→ **The task**
Your answer should repeat the listing in full, with no line missing or altered.

→ **Task data**
▶

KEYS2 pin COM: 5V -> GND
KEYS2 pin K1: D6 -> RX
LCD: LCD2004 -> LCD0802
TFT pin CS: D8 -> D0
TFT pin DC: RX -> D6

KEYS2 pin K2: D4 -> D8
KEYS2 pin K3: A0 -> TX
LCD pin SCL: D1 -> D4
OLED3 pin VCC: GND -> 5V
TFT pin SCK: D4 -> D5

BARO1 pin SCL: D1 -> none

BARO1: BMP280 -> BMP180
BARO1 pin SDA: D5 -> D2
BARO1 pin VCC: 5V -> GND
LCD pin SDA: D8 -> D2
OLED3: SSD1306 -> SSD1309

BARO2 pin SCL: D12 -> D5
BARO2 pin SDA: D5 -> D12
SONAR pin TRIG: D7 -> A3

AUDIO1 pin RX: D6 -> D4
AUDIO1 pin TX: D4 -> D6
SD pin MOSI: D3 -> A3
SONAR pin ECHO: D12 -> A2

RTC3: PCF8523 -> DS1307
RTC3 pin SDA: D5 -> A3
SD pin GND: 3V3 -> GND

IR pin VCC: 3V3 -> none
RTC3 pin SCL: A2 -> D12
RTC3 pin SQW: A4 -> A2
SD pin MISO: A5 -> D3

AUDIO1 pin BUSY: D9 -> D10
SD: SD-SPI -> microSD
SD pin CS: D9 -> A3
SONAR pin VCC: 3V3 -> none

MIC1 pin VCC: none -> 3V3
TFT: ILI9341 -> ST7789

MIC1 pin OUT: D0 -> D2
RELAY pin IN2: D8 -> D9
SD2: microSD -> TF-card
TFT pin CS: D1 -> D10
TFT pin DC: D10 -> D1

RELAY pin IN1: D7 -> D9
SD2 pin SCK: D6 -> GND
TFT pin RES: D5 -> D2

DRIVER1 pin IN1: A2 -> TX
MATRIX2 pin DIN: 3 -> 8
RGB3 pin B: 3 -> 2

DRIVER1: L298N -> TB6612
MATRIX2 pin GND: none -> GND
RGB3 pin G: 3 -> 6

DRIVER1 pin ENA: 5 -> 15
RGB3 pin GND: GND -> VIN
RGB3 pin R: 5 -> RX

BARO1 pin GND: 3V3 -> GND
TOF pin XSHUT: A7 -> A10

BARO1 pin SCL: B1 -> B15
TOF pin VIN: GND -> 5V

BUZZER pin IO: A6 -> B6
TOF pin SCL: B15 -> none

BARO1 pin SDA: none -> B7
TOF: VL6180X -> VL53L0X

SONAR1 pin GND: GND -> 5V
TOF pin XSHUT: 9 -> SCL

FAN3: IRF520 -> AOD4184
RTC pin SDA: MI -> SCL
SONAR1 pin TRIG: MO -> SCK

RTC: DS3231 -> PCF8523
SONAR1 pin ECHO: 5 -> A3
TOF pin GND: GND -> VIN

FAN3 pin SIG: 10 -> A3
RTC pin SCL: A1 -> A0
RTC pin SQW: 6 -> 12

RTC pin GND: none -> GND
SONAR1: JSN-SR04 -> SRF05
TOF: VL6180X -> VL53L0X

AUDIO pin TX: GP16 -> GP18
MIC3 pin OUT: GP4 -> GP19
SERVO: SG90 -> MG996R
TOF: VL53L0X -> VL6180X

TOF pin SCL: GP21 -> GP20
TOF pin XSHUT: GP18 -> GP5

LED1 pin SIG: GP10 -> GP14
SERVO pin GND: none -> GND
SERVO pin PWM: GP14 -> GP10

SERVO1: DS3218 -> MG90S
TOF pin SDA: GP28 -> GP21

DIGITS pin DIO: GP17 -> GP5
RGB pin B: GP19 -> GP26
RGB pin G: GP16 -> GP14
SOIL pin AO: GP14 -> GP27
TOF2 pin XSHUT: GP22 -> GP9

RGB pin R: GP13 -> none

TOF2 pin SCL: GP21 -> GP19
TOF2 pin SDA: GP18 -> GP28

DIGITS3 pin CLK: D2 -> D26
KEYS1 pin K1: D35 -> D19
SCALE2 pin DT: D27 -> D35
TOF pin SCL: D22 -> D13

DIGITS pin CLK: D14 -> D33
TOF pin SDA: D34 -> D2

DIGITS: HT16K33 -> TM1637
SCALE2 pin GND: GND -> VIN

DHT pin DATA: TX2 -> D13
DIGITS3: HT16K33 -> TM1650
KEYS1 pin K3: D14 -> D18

◀

→ **Output of the exercise**
KEYS2 pin COM: 5V -> GND
KEYS2 pin K1: D6 -> RX
LCD: LCD2004 -> LCD0802
TFT pin CS: D8 -> D0
TFT pin DC: RX -> D6

KEYS2 pin K2: D4 -> D8
KEYS2 pin K3: A0 -> TX
LCD pin SCL: D1 -> D4
OLED3 pin VCC: GND -> 5V
TFT pin SCK: D4 -> D5

BARO1 pin SCL: D1 -> none

BARO1: BMP280 -> BMP180
BARO1 pin SDA: D5 -> D2
BARO1 pin VCC: 5V -> GND
LCD pin SDA: D8 -> D2
OLED3: SSD1306 -> SSD1309

BARO2 pin SCL: D12 -> D5
BARO2 pin SDA: D5 -> D12
SONAR pin TRIG: D7 -> A3

AUDIO1 pin RX: D6 -> D4
AUDIO1 pin TX: D4 -> D6
SD pin MOSI: D3 -> A3
SONAR pin ECHO: D12 -> A2

RTC3: PCF8523 -> DS1307
RTC3 pin SDA: D5 -> A3
SD pin GND: 3V3 -> GND

IR pin VCC: 3V3 -> none
RTC3 pin SCL: A2 -> D12
RTC3 pin SQW: A4 -> A2
SD pin MISO: A5 -> D3

AUDIO1 pin BUSY: D9 -> D10
SD: SD-SPI -> microSD
SD pin CS: D9 -> A3
SONAR pin VCC: 3V3 -> none

MIC1 pin VCC: none -> 3V3
TFT: ILI9341 -> ST7789

MIC1 pin OUT: D0 -> D2
RELAY pin IN2: D8 -> D9
SD2: microSD -> TF-card
TFT pin CS: D1 -> D10
TFT pin DC: D10 -> D1

RELAY pin IN1: D7 -> D9
SD2 pin SCK: D6 -> GND
TFT pin RES: D5 -> D2

DRIVER1 pin IN1: A2 -> TX
MATRIX2 pin DIN: 3 -> 8
RGB3 pin B: 3 -> 2

DRIVER1: L298N -> TB6612
MATRIX2 pin GND: none -> GND
RGB3 pin G: 3 -> 6

DRIVER1 pin ENA: 5 -> 15
RGB3 pin GND: GND -> VIN
RGB3 pin R: 5 -> RX

BARO1 pin GND: 3V3 -> GND
TOF pin XSHUT: A7 -> A10

BARO1 pin SCL: B1 -> B15
TOF pin VIN: GND -> 5V

BUZZER pin IO: A6 -> B6
TOF pin SCL: B15 -> none

BARO1 pin SDA: none -> B7
TOF: VL6180X -> VL53L0X

SONAR1 pin GND: GND -> 5V
TOF pin XSHUT: 9 -> SCL

FAN3: IRF520 -> AOD4184
RTC pin SDA: MI -> SCL
SONAR1 pin TRIG: MO -> SCK

RTC: DS3231 -> PCF8523
SONAR1 pin ECHO: 5 -> A3
TOF pin GND: GND -> VIN

FAN3 pin SIG: 10 -> A3
RTC pin SCL: A1 -> A0
RTC pin SQW: 6 -> 12

RTC pin GND: none -> GND
SONAR1: JSN-SR04 -> SRF05
TOF: VL6180X -> VL53L0X

AUDIO pin TX: GP16 -> GP18
MIC3 pin OUT: GP4 -> GP19
SERVO: SG90 -> MG996R
TOF: VL53L0X -> VL6180X

TOF pin SCL: GP21 -> GP20
TOF pin XSHUT: GP18 -> GP5

LED1 pin SIG: GP10 -> GP14
SERVO pin GND: none -> GND
SERVO pin PWM: GP14 -> GP10

SERVO1: DS3218 -> MG90S
TOF pin SDA: GP28 -> GP21

DIGITS pin DIO: GP17 -> GP5
RGB pin B: GP19 -> GP26
RGB pin G: GP16 -> GP14
SOIL pin AO: GP14 -> GP27
TOF2 pin XSHUT: GP22 -> GP9

RGB pin R: GP13 -> none

TOF2 pin SCL: GP21 -> GP19
TOF2 pin SDA: GP18 -> GP28

DIGITS3 pin CLK: D2 -> D26
KEYS1 pin K1: D35 -> D19
SCALE2 pin DT: D27 -> D35
TOF pin SCL: D22 -> D13

DIGITS pin CLK: D14 -> D33
TOF pin SDA: D34 -> D2

DIGITS: HT16K33 -> TM1637
SCALE2 pin GND: GND -> VIN

DHT pin DATA: TX2 -> D13
DIGITS3: HT16K33 -> TM1650
KEYS1 pin K3: D14 -> D18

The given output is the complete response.